Object matching data:

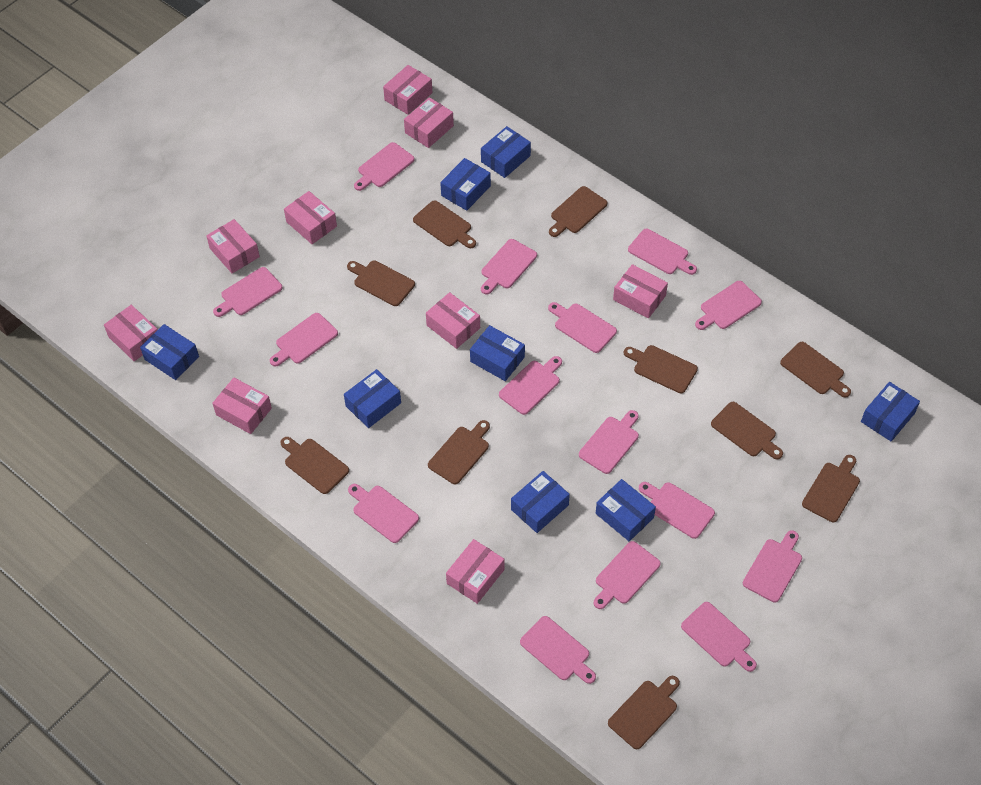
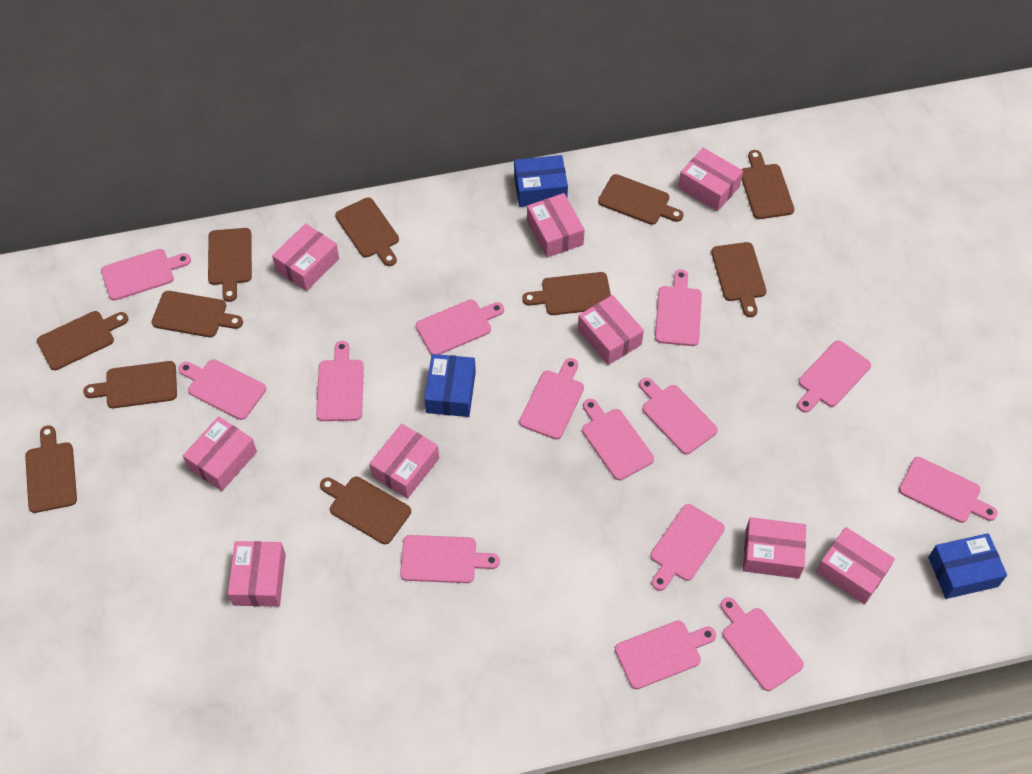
blue box: 8 -> 3
brown cutting board: 10 -> 11
pink cutting board: 15 -> 14

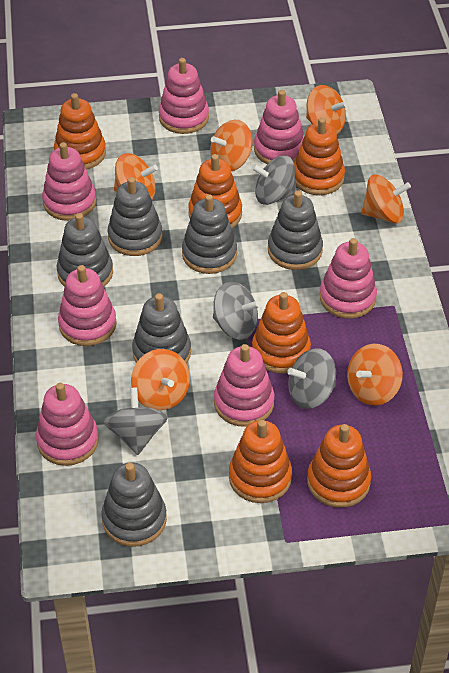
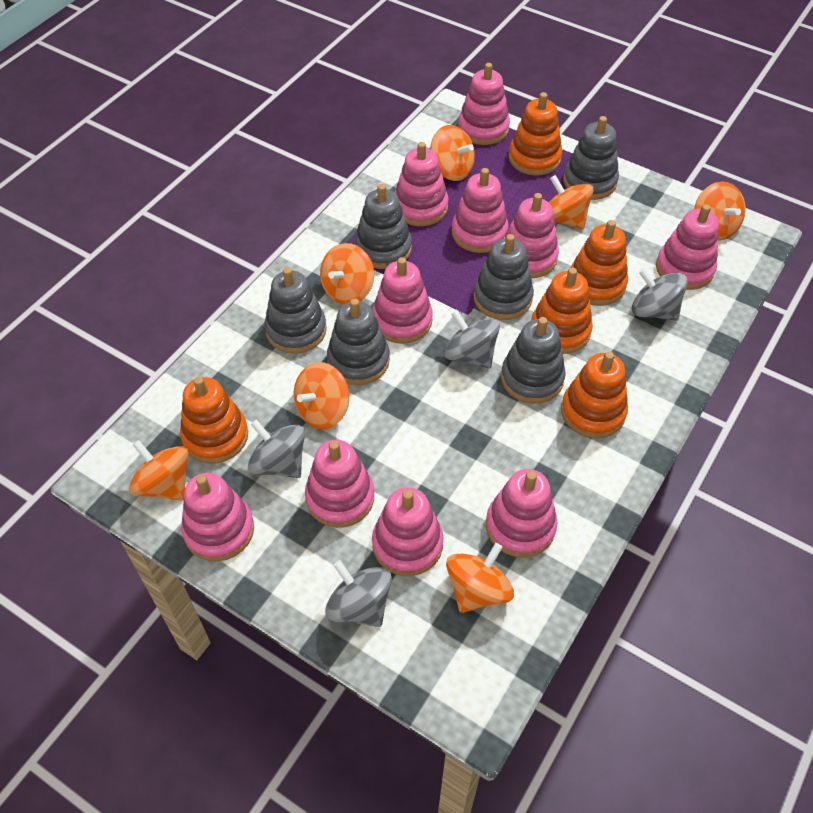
orange spinning top: 6 -> 7
orange stacking toy: 6 -> 5
pink stacking toy: 7 -> 10

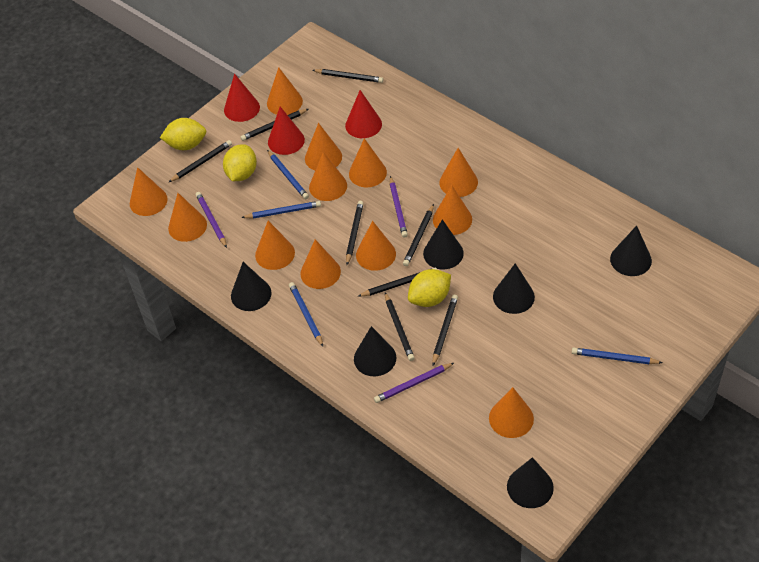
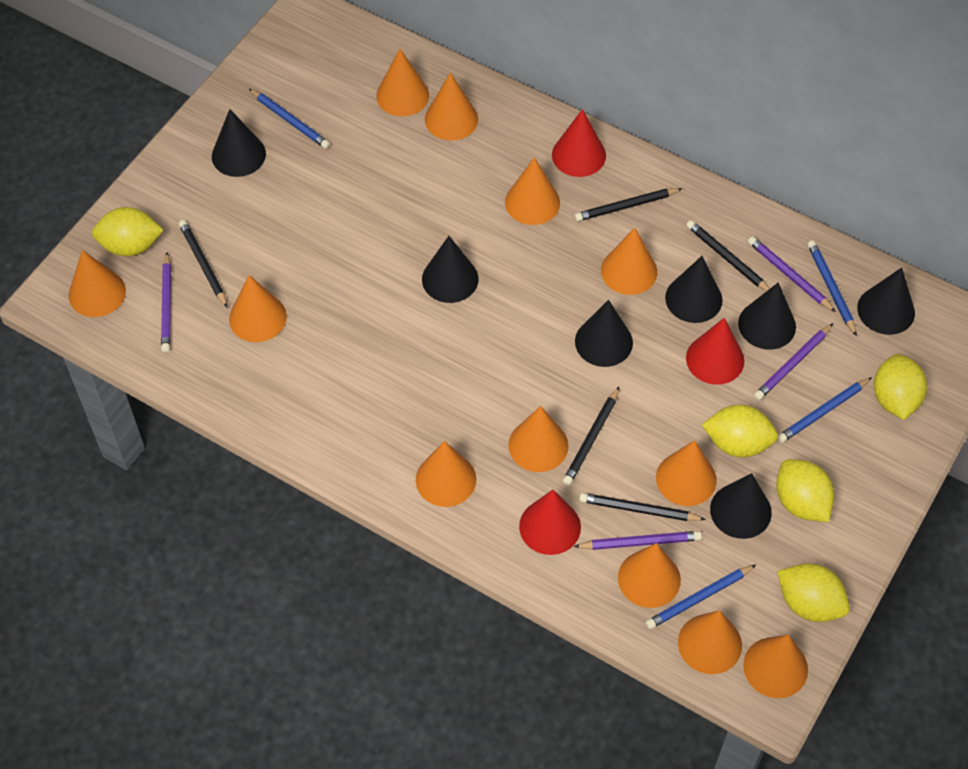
black cone: 6 -> 7
black pencil: 8 -> 5
purple pencil: 3 -> 4
yellow lemon: 3 -> 5

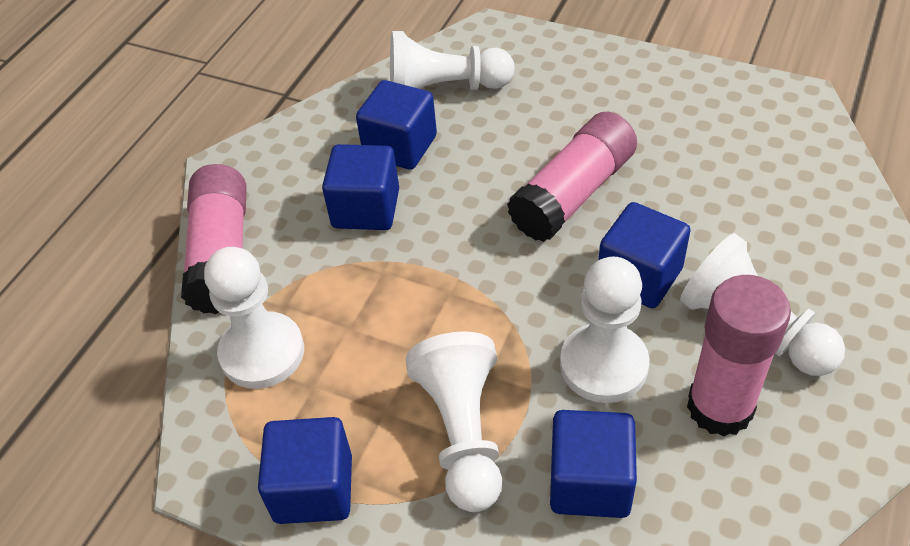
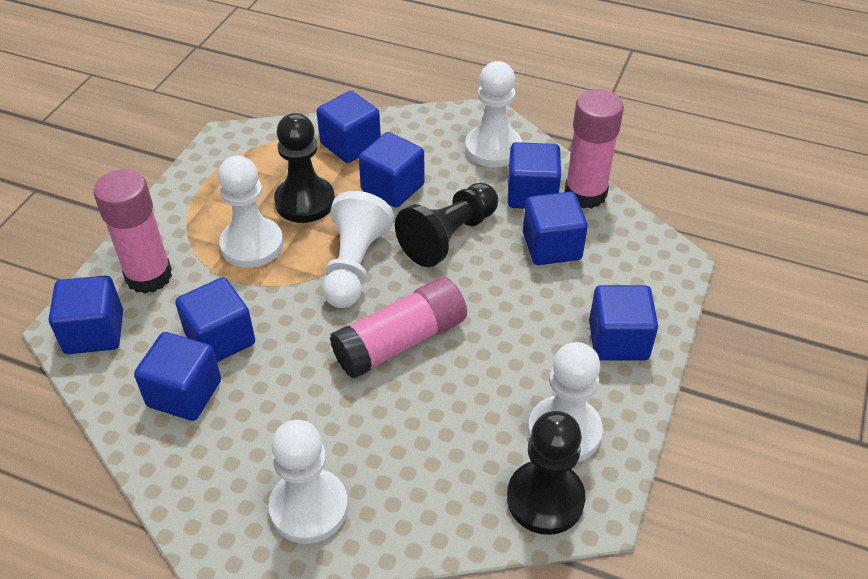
black pawn: 0 -> 3
blue cube: 5 -> 8

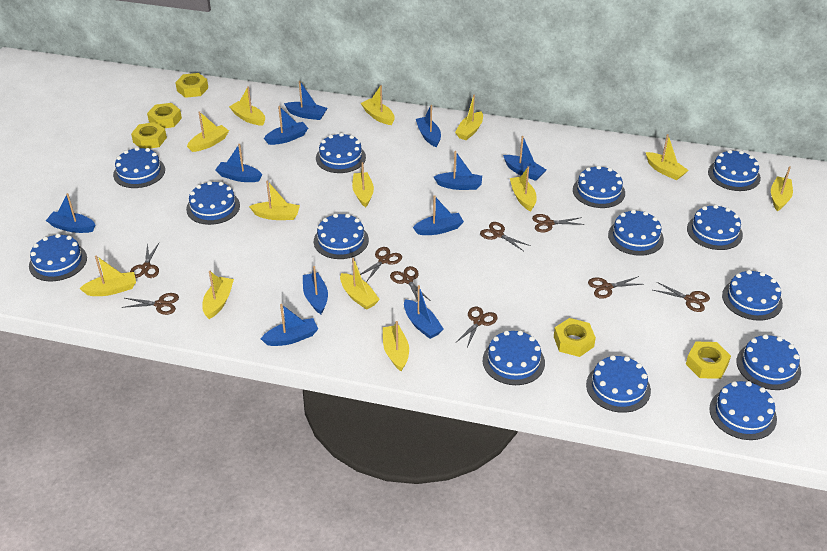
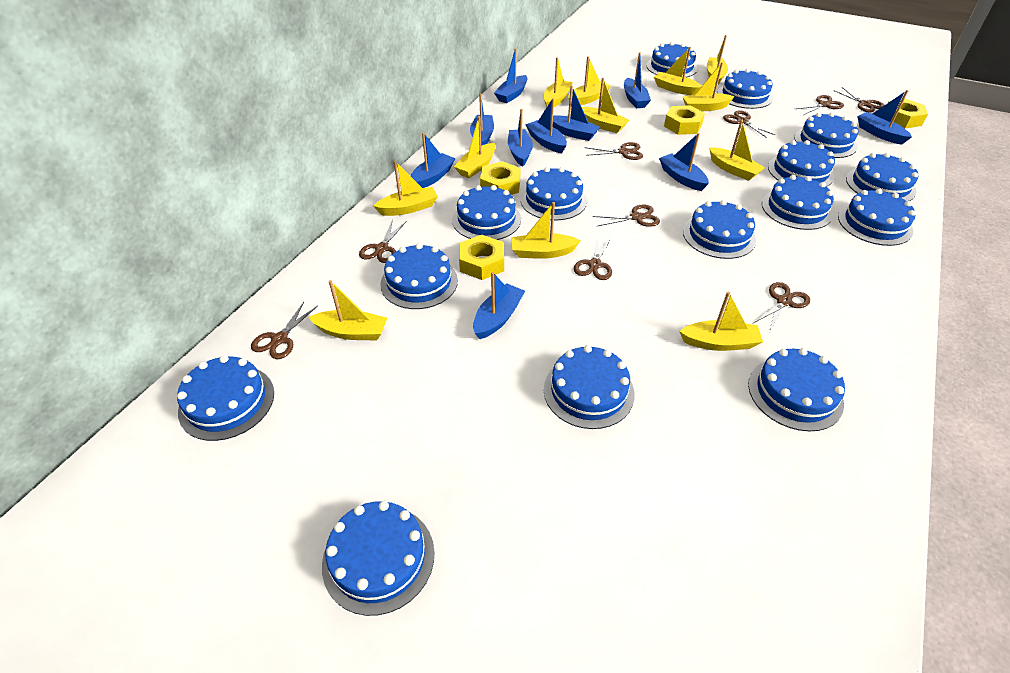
blue boat: 11 -> 10
blue cake: 14 -> 15
yellow boat: 13 -> 12
yellow nut: 5 -> 4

PROBLEM TO SOLVE: Make a copy of each line in the records above that has the word "cutting".

TASK RESULT:
brown cutting board: 10 -> 11
pink cutting board: 15 -> 14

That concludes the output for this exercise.